### Data for this exercise
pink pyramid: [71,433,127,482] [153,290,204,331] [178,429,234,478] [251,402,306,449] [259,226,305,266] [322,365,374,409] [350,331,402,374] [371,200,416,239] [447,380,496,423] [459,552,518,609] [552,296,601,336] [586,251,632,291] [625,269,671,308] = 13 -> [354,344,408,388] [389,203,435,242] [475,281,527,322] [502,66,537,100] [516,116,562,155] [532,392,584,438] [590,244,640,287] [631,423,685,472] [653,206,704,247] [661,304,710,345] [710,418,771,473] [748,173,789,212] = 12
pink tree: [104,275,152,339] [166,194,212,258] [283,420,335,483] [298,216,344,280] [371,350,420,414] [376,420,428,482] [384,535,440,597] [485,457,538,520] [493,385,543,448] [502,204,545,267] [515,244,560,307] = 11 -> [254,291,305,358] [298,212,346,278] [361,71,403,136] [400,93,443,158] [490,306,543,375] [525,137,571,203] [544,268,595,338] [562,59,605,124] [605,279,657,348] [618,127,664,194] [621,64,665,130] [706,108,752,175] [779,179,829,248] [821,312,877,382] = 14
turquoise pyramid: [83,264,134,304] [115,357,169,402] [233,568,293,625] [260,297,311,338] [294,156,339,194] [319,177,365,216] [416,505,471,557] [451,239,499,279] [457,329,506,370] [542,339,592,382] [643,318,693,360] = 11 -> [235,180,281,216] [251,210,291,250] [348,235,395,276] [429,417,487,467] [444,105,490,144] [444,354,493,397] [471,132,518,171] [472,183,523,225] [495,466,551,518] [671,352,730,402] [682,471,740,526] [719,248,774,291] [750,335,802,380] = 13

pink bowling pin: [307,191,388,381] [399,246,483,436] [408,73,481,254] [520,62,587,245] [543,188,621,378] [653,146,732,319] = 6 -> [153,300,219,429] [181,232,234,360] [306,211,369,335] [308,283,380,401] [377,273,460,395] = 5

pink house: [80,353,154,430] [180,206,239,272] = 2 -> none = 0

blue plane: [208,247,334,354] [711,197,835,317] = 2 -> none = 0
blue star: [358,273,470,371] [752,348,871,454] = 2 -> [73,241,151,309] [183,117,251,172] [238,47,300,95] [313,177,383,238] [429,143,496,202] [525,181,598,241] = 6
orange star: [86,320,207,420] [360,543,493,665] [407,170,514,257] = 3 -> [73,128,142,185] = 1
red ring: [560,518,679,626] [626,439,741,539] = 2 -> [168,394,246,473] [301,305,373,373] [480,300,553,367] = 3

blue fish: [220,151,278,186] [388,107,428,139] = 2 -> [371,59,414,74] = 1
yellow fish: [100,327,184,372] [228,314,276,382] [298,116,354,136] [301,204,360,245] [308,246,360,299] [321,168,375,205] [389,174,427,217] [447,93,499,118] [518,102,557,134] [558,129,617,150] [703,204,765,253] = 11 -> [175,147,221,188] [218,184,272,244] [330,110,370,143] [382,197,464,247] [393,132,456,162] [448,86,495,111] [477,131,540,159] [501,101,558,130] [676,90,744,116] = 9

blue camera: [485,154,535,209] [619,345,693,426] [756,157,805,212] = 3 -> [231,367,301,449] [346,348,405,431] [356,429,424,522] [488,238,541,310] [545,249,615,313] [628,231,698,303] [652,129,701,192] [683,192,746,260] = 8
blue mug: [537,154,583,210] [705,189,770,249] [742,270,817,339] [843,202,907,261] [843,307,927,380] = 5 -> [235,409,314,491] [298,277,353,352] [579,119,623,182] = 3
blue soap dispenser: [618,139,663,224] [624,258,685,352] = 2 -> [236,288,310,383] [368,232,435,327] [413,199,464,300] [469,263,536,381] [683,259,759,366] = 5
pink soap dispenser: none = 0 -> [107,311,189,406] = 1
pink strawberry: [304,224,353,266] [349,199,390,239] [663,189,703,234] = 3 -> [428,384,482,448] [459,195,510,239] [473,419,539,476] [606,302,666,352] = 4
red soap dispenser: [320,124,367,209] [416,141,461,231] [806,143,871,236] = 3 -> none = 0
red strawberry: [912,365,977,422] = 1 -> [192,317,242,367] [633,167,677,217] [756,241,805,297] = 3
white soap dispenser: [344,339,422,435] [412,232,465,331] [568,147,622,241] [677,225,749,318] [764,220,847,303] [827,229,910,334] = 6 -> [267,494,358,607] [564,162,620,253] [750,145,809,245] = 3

### Work instruction
Please copy, exactly and with nothing else, the lines above beginning at the line that has "blue plane: [208,247,334,354]" and ending with the line that has "blue mug: [537,154,583,210]".

### Answer section
blue plane: [208,247,334,354] [711,197,835,317] = 2 -> none = 0
blue star: [358,273,470,371] [752,348,871,454] = 2 -> [73,241,151,309] [183,117,251,172] [238,47,300,95] [313,177,383,238] [429,143,496,202] [525,181,598,241] = 6
orange star: [86,320,207,420] [360,543,493,665] [407,170,514,257] = 3 -> [73,128,142,185] = 1
red ring: [560,518,679,626] [626,439,741,539] = 2 -> [168,394,246,473] [301,305,373,373] [480,300,553,367] = 3

blue fish: [220,151,278,186] [388,107,428,139] = 2 -> [371,59,414,74] = 1
yellow fish: [100,327,184,372] [228,314,276,382] [298,116,354,136] [301,204,360,245] [308,246,360,299] [321,168,375,205] [389,174,427,217] [447,93,499,118] [518,102,557,134] [558,129,617,150] [703,204,765,253] = 11 -> [175,147,221,188] [218,184,272,244] [330,110,370,143] [382,197,464,247] [393,132,456,162] [448,86,495,111] [477,131,540,159] [501,101,558,130] [676,90,744,116] = 9

blue camera: [485,154,535,209] [619,345,693,426] [756,157,805,212] = 3 -> [231,367,301,449] [346,348,405,431] [356,429,424,522] [488,238,541,310] [545,249,615,313] [628,231,698,303] [652,129,701,192] [683,192,746,260] = 8
blue mug: [537,154,583,210] [705,189,770,249] [742,270,817,339] [843,202,907,261] [843,307,927,380] = 5 -> [235,409,314,491] [298,277,353,352] [579,119,623,182] = 3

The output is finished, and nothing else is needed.